● **Listed entries**:
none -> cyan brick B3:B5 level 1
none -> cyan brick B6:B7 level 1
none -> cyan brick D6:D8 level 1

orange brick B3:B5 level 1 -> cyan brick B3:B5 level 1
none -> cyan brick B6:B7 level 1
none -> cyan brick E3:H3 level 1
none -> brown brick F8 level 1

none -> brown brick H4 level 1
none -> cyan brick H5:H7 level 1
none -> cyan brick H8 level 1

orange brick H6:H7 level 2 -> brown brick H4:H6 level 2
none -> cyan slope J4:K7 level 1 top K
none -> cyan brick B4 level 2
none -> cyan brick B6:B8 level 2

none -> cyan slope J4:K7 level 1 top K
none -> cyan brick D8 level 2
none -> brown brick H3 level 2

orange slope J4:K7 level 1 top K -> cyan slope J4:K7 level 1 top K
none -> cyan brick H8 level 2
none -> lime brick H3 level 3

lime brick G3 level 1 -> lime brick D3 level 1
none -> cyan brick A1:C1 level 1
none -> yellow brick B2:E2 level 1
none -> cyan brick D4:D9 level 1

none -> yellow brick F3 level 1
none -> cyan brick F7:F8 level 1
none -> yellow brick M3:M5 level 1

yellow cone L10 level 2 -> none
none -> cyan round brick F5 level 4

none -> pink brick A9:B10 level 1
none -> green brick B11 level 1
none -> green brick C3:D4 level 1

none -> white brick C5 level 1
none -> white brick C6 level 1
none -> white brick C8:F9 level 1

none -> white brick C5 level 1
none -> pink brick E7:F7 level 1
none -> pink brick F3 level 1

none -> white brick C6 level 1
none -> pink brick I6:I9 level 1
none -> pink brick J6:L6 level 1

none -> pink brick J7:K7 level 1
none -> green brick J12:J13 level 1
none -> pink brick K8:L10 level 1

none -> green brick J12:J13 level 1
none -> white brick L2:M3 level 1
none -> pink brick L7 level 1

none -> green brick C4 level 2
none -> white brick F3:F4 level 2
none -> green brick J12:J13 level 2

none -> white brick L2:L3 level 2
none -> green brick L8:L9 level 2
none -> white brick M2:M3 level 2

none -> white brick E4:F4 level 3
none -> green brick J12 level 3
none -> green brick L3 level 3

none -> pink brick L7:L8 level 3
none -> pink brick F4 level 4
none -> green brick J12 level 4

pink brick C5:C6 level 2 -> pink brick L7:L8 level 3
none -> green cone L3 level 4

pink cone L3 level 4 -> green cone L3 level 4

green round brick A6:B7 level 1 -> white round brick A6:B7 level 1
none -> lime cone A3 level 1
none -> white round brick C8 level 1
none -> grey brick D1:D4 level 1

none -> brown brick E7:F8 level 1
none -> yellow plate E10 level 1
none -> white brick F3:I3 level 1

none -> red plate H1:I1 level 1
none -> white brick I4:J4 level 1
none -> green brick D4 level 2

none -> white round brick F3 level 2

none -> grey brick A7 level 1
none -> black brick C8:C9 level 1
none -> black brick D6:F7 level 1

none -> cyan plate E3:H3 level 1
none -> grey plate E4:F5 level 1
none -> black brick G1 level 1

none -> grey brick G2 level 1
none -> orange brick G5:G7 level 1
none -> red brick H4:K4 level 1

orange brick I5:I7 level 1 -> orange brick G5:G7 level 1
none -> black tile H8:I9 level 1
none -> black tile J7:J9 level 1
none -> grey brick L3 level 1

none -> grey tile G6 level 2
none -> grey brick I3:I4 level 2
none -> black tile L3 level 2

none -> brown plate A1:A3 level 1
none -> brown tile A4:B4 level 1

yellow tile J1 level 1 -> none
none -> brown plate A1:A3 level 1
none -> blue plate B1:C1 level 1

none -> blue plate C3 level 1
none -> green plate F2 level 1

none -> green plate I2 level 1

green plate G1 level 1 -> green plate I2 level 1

● **Task directions**:
Go through the listing above and write out exactly the lines starting with the one holding "none -> grey brick I3:I4 level 2" and running through the one holding "none -> blue plate C3 level 1", ends included, and no others.

● **Task answer**:
none -> grey brick I3:I4 level 2
none -> black tile L3 level 2

none -> brown plate A1:A3 level 1
none -> brown tile A4:B4 level 1

yellow tile J1 level 1 -> none
none -> brown plate A1:A3 level 1
none -> blue plate B1:C1 level 1

none -> blue plate C3 level 1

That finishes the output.